Take the lines below between the one holding "recolor | sand" and the one holding "replace | lightbulb", inclusive, and copy them exactly. Add nothing.
━━━━━ Extracted information ━━━━━
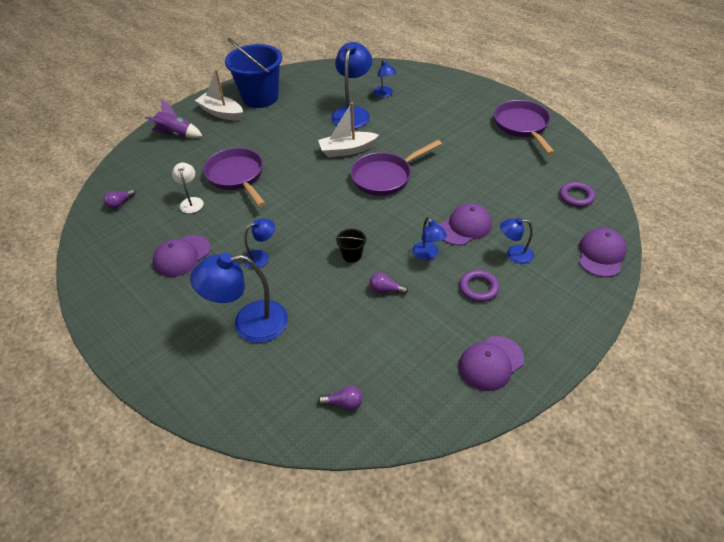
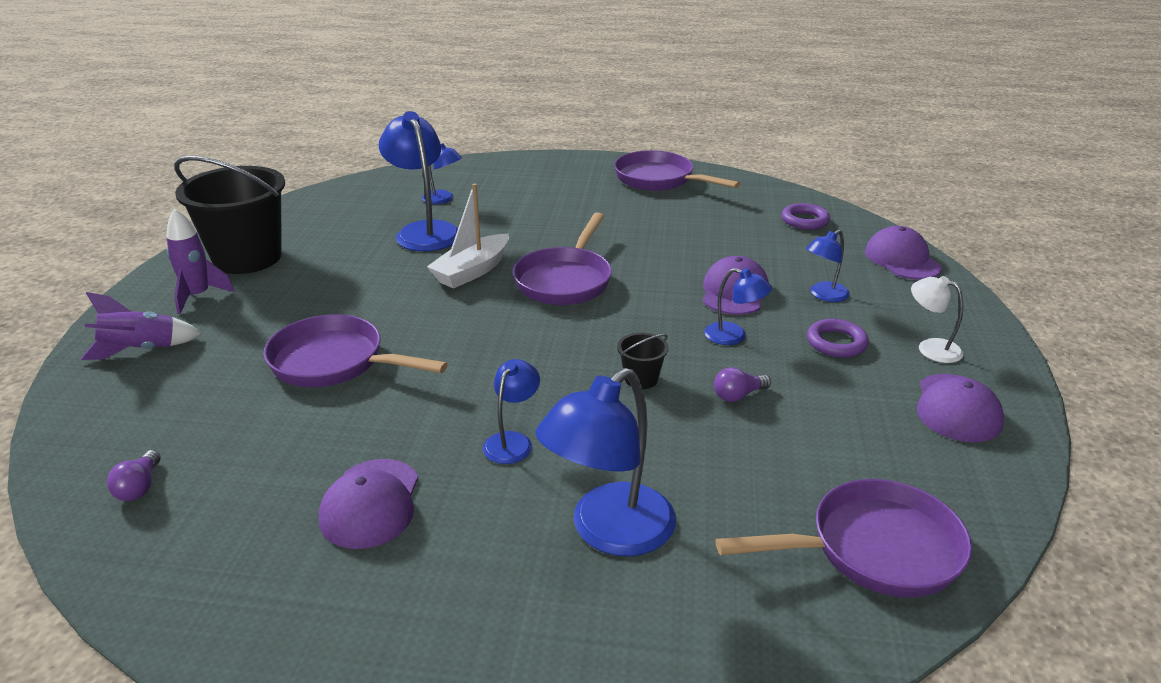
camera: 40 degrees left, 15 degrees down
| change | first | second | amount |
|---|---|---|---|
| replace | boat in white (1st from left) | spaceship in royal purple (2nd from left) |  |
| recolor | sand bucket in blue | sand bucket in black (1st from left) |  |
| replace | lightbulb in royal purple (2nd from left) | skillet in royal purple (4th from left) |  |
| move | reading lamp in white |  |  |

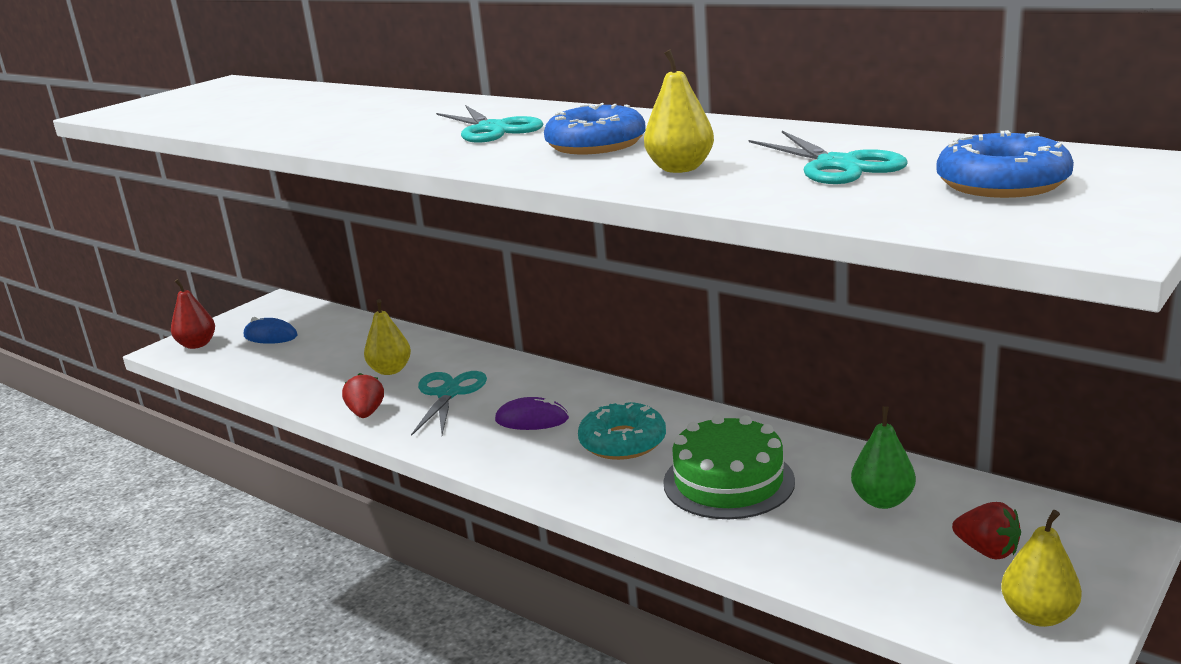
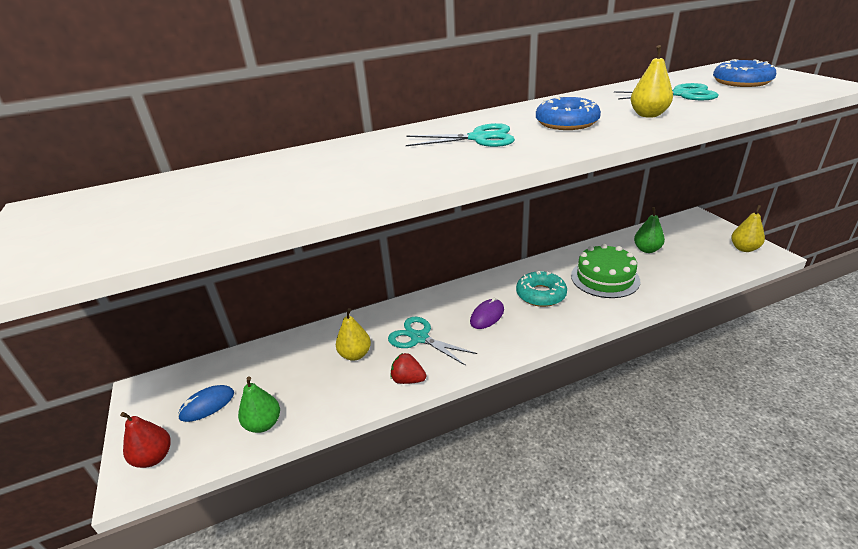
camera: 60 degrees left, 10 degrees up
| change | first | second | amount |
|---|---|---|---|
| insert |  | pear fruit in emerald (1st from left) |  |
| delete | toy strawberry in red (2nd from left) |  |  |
━━━━━
━━━━━ Extracted information ━━━━━
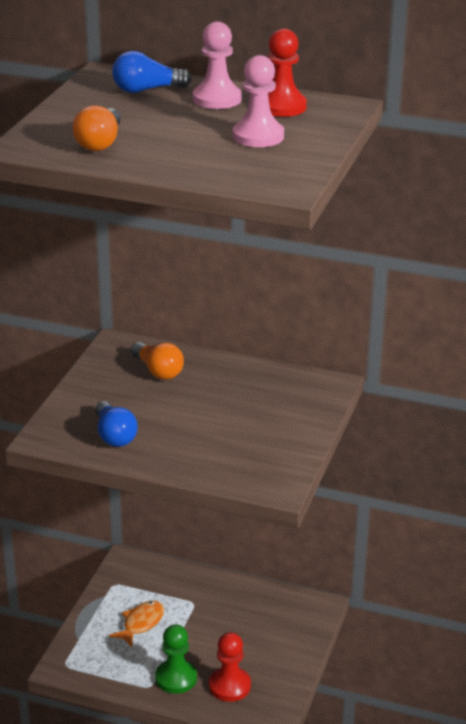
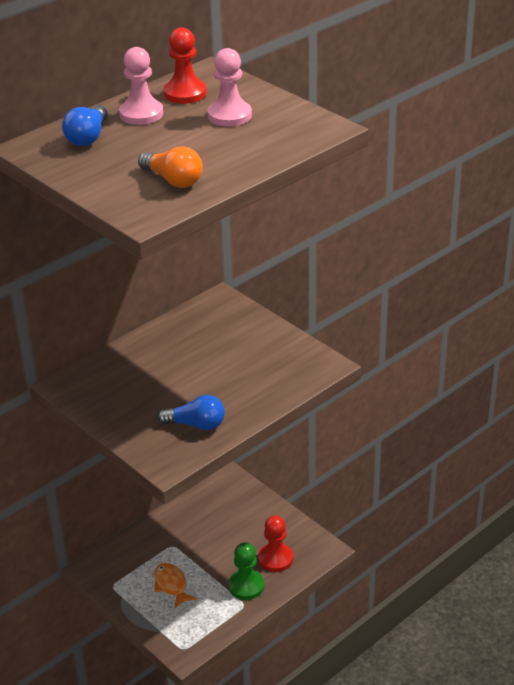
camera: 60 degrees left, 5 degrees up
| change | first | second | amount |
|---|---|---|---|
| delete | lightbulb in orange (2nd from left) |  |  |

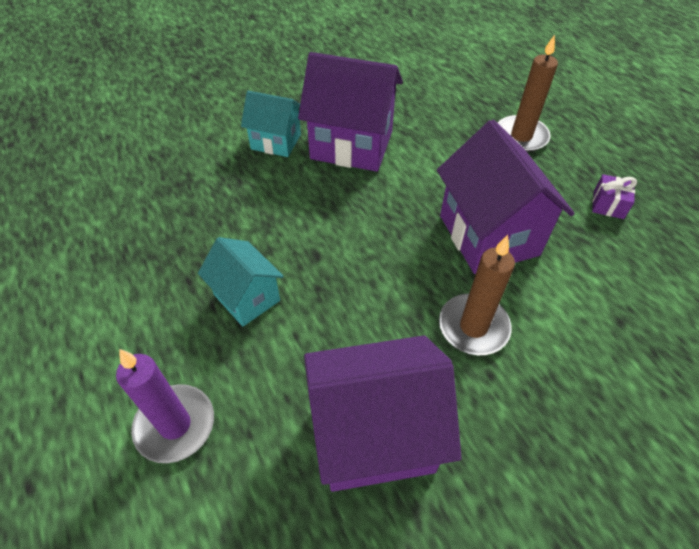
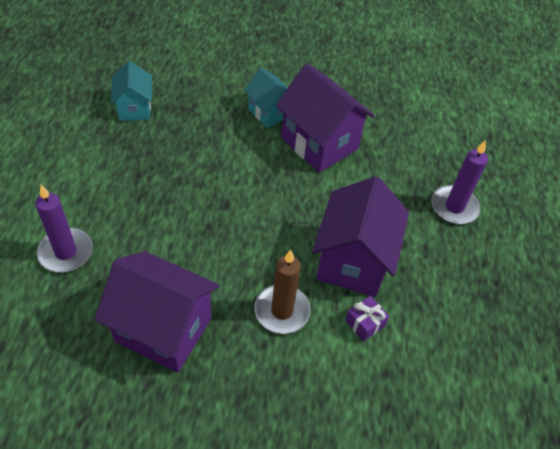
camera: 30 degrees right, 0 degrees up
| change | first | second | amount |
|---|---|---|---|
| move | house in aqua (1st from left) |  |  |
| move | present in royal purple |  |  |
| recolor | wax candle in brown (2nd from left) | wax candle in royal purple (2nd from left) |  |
━━━━━
Result
| recolor | sand bucket in blue | sand bucket in black (1st from left) |  |
| replace | lightbulb in royal purple (2nd from left) | skillet in royal purple (4th from left) |  |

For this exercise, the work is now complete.